*Work instructions*. Find and copy every line in the records that includes the string "ball".

*Records shown*.

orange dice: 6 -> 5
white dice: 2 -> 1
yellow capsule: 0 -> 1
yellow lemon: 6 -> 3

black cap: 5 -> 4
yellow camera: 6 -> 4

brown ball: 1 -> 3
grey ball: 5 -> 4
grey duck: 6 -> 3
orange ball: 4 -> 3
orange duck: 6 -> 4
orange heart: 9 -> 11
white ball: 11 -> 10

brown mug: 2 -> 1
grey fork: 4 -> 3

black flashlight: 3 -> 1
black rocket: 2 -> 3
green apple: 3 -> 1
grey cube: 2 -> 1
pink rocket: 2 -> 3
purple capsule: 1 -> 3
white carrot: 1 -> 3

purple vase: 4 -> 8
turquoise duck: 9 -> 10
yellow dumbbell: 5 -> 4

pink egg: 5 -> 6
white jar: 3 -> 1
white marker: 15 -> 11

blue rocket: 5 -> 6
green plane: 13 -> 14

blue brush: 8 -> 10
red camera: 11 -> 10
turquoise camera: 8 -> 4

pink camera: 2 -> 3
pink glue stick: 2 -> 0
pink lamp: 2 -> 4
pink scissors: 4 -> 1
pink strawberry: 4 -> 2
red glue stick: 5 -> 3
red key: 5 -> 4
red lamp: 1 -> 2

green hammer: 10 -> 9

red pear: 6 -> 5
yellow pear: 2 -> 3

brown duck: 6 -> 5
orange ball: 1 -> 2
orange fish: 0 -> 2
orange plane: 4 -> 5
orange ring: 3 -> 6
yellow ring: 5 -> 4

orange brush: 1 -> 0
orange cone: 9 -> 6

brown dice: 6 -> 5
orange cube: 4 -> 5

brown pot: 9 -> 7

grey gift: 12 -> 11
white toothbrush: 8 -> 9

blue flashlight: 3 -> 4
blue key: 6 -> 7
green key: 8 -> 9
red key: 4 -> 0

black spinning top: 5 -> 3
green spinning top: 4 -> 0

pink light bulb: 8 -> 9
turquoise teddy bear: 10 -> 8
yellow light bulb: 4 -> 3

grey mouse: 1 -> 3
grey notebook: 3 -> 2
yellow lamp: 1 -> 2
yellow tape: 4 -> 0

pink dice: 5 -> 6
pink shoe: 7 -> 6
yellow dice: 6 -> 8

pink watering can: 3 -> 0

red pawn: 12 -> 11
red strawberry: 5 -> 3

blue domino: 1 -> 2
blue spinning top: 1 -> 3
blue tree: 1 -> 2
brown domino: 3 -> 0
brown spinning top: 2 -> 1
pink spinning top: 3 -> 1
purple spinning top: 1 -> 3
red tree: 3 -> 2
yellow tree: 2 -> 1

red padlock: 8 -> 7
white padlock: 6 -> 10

*Output below*.
brown ball: 1 -> 3
grey ball: 5 -> 4
orange ball: 4 -> 3
white ball: 11 -> 10
orange ball: 1 -> 2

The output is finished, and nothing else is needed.